Entries shown:

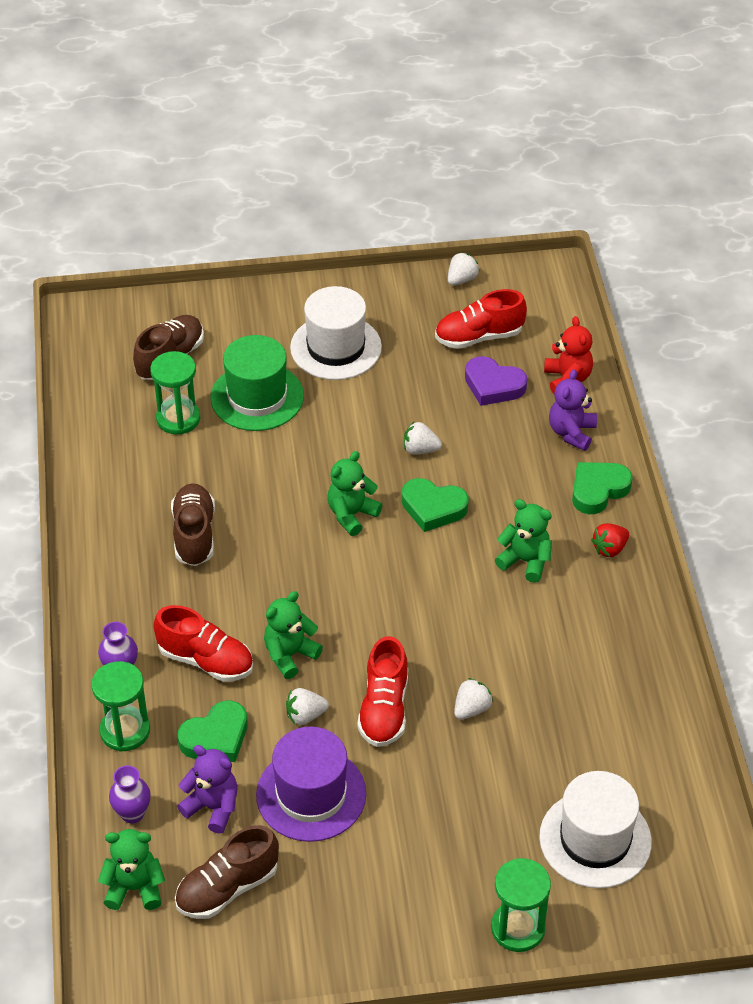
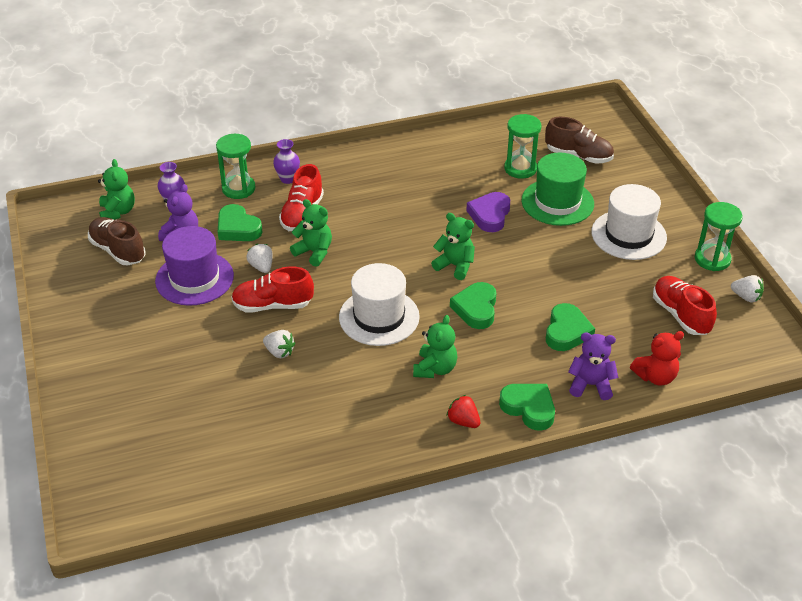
camera: 80 degrees right, 5 degrees down
brown shoe [171,483,215,566] -> none
white strawberry [404,422,442,455] -> none
purple heart [465,356,527,406] -> purple heart moved to [466,192,510,232]
green hourglass [491,858,551,952] -> green hourglass moved to [695,202,743,271]
white hat [539,771,652,888] -> white hat moved to [339,263,420,346]
none -> green heart [546,303,595,351]

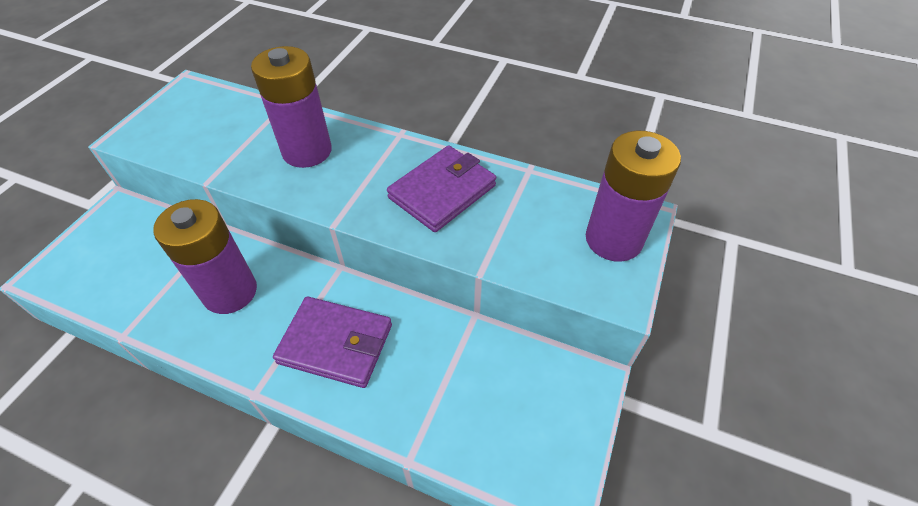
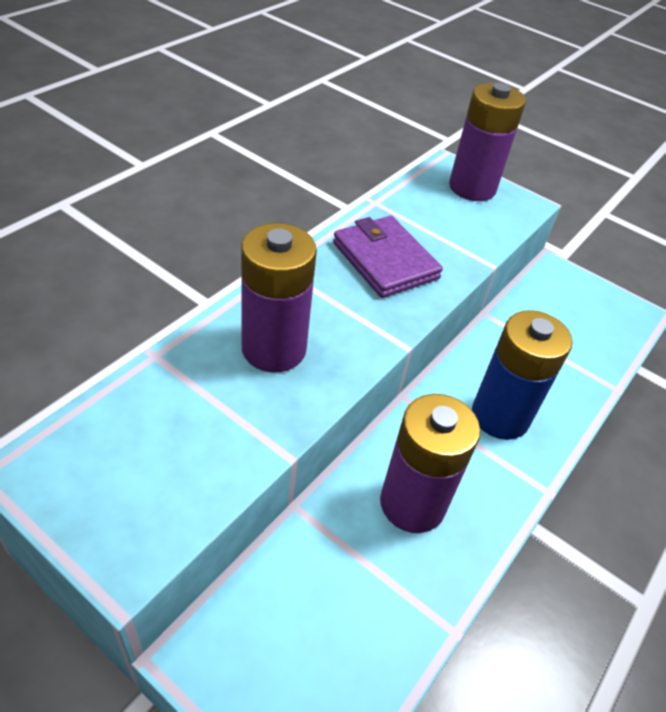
camera: 80 degrees left, 5 degrees down
purple wallet [273,296,392,388] -> blue battery [472,310,573,440]

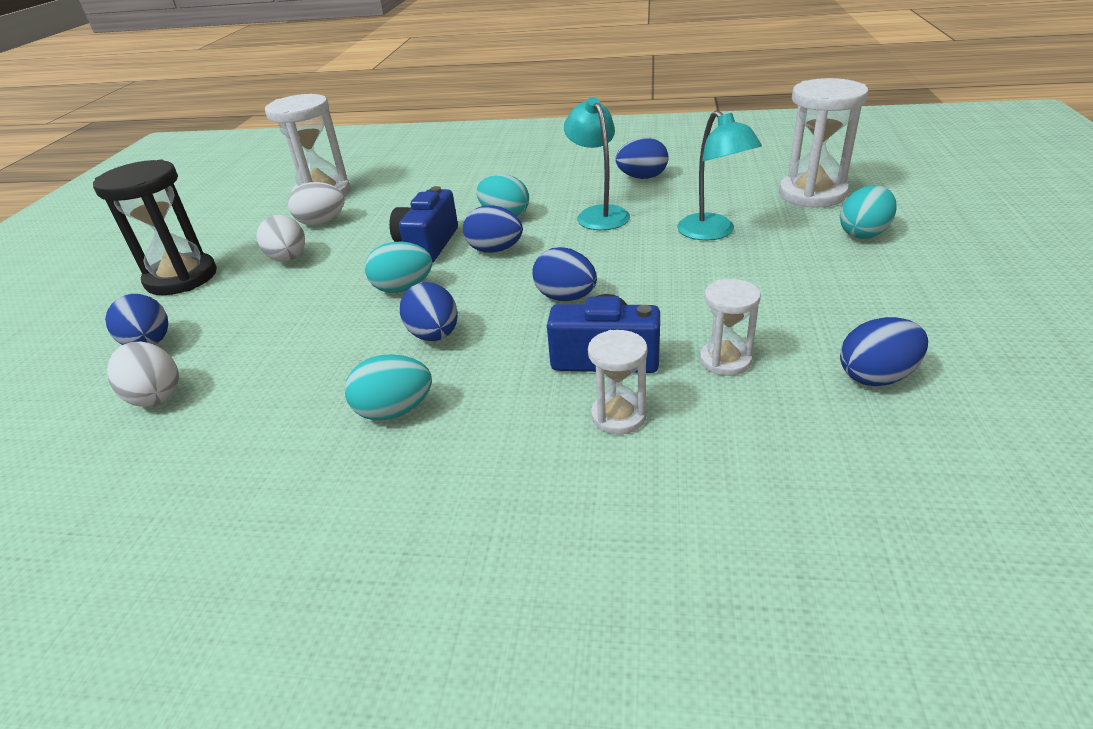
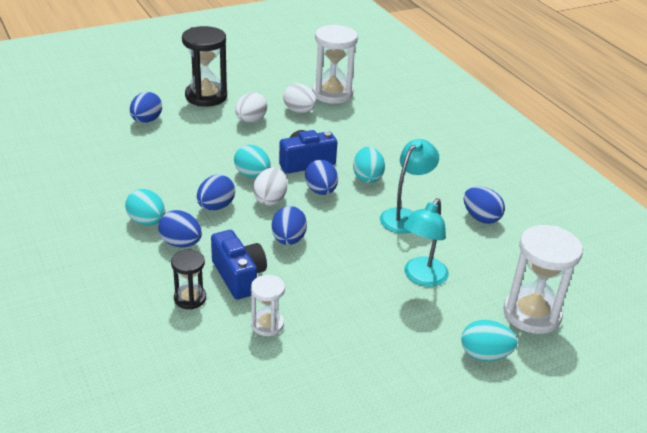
camera: 50 degrees right, 0 degrees up
white egg [107,341,179,407] -> white egg moved to [253,167,287,206]
white hourglass [588,330,648,435] -> black hourglass [171,250,206,309]
blue egg [840,317,928,386] -> blue egg moved to [158,210,202,247]

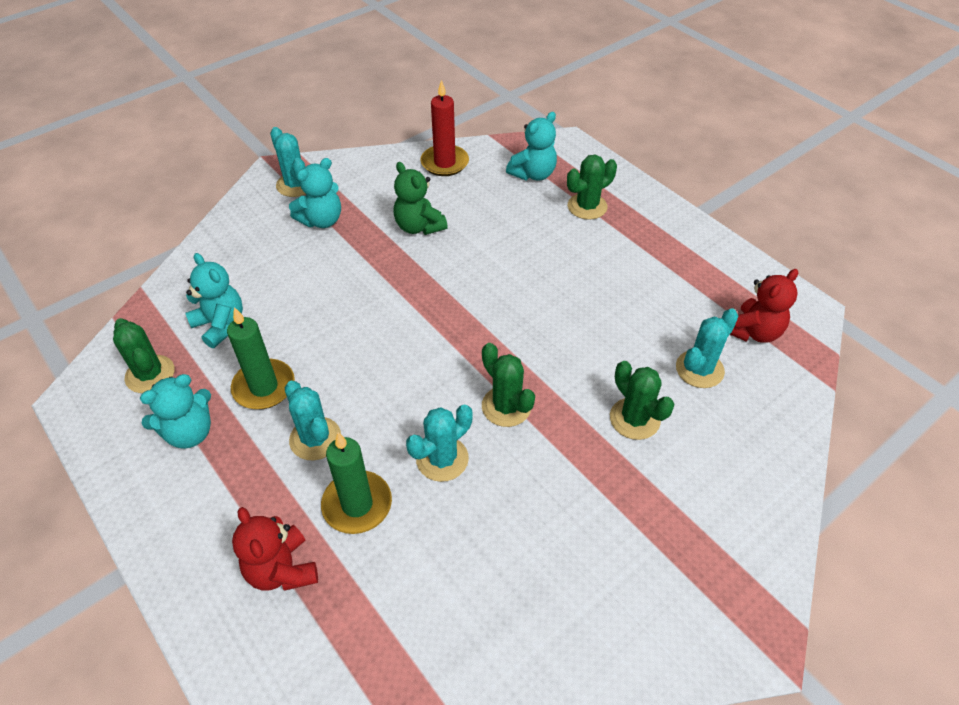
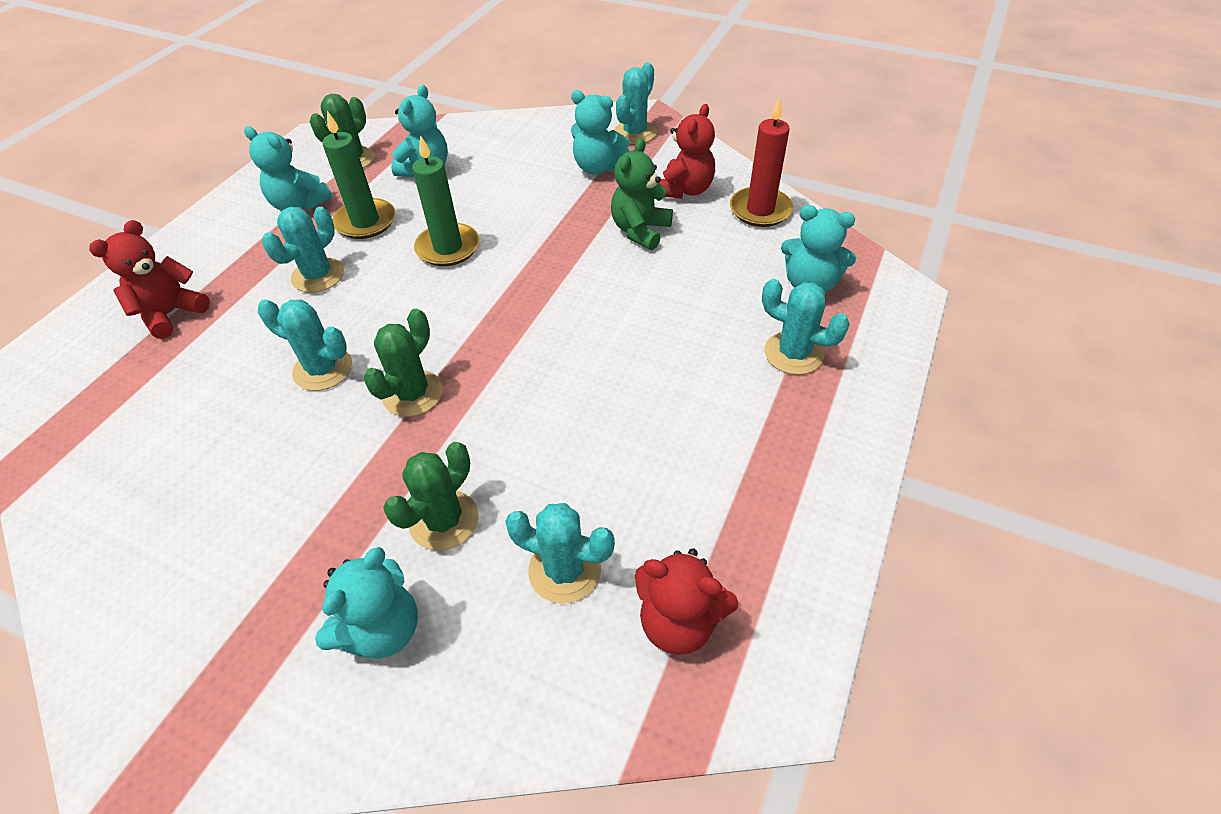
camera: 65 degrees right, 0 degrees up
green candle [321,432,392,534] -> green candle moved to [412,135,479,266]
green cactus [567,155,617,220] -> turquoise cactus [762,279,850,375]
none -> turquoise teddy bear [315,547,418,659]
none -> red teddy bear [659,104,715,199]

Exercise goal:
Everything above from the line with "purple heart [465,356,527,406]" through the line with "camera: 65 degrees right, 0 degrees up" should be retyped exactly, and nothing else; omit pictures.

Answer section:
purple heart [465,356,527,406] -> purple heart moved to [466,192,510,232]
green hourglass [491,858,551,952] -> green hourglass moved to [695,202,743,271]
white hat [539,771,652,888] -> white hat moved to [339,263,420,346]
none -> green heart [546,303,595,351]

camera: 80 degrees left, 5 degrees down
purple wallet [273,296,392,388] -> blue battery [472,310,573,440]

camera: 50 degrees right, 0 degrees up
white egg [107,341,179,407] -> white egg moved to [253,167,287,206]
white hourglass [588,330,648,435] -> black hourglass [171,250,206,309]
blue egg [840,317,928,386] -> blue egg moved to [158,210,202,247]

camera: 65 degrees right, 0 degrees up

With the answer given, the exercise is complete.